TASK OBJECTIVE:
From the data underneath, reproduce exactly the stretch that begins at the line with "The camera went 30" and ends after the line with "The second view gained the green pawn".

LISTED ENTRIES:
"""
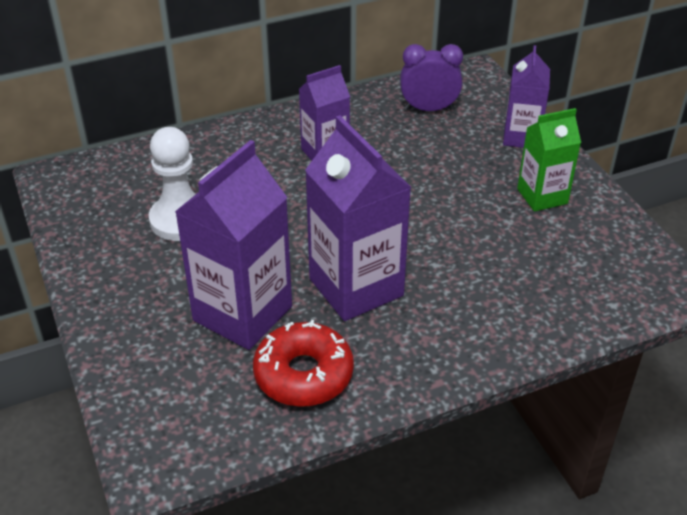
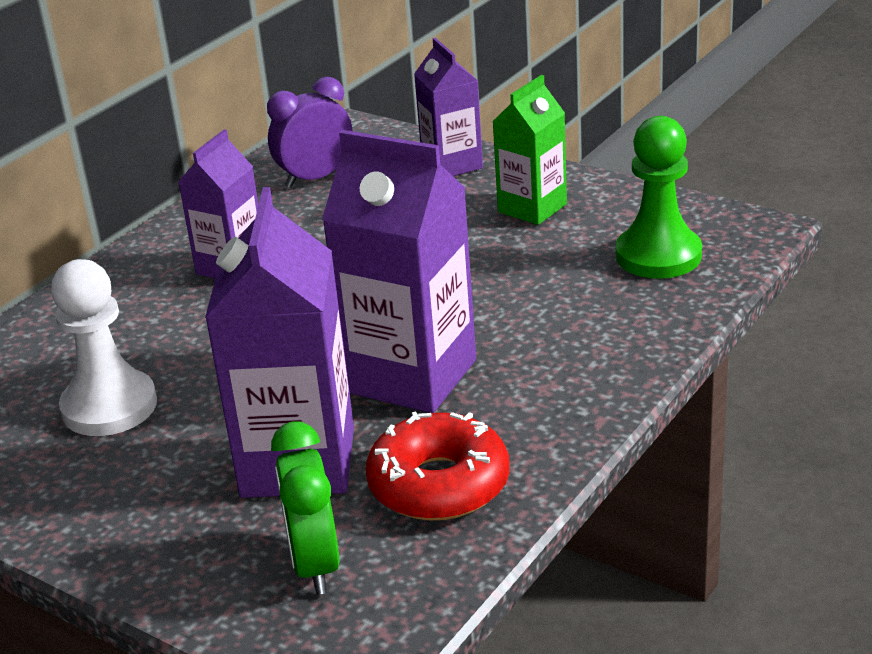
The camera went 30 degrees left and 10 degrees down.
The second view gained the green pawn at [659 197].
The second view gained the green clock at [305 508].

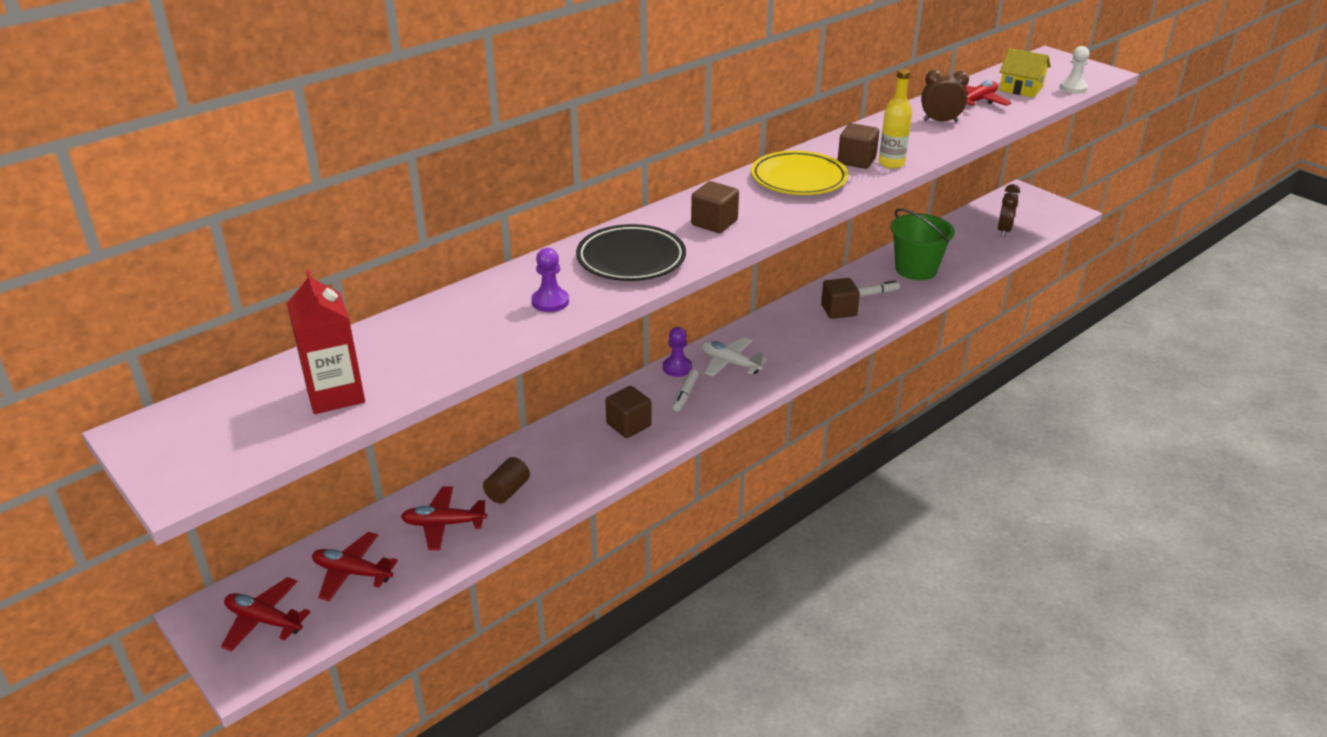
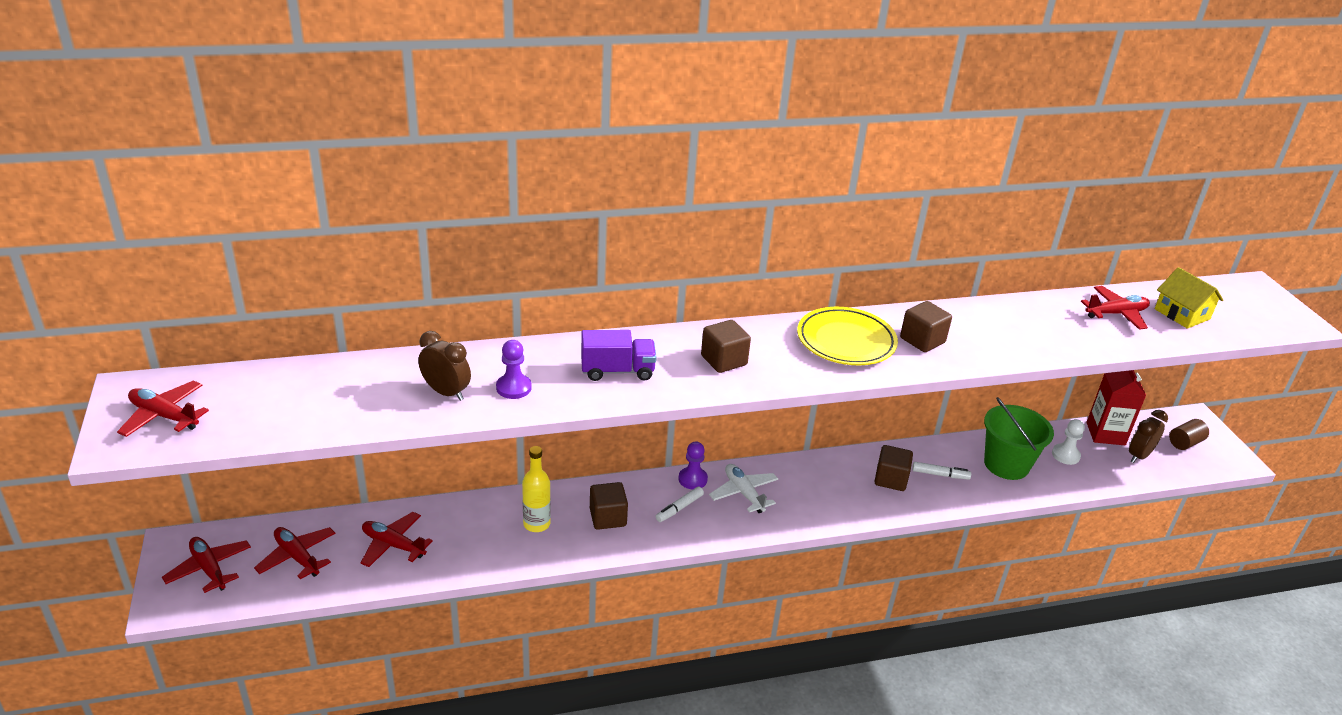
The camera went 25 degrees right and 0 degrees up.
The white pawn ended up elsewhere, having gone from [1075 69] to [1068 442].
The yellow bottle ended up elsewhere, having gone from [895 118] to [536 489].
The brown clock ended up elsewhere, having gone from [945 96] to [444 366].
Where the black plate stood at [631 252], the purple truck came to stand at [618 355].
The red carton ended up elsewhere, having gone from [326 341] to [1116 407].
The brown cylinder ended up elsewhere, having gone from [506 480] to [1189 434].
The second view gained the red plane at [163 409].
"""
"""
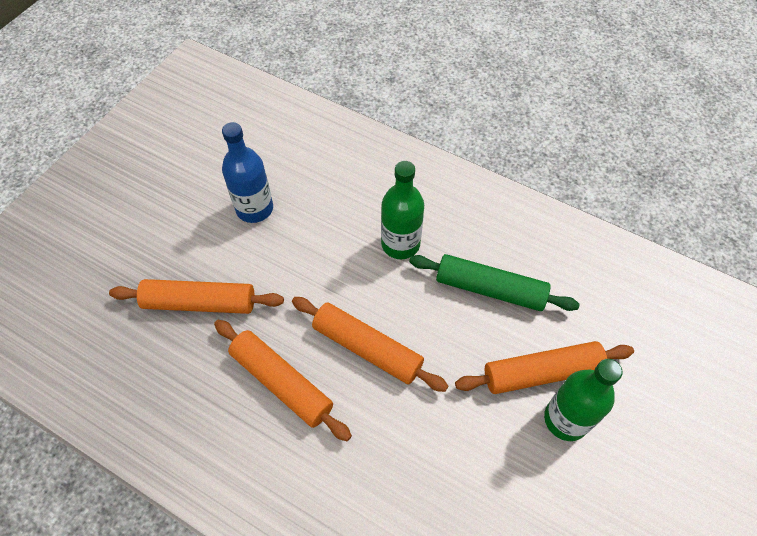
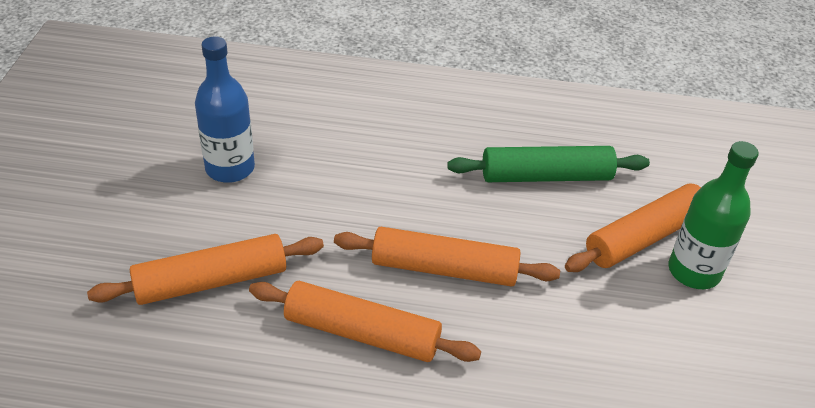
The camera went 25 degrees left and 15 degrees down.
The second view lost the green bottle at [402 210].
"""
TASK ANSWER:
The camera went 30 degrees left and 10 degrees down.
The second view gained the green pawn at [659 197].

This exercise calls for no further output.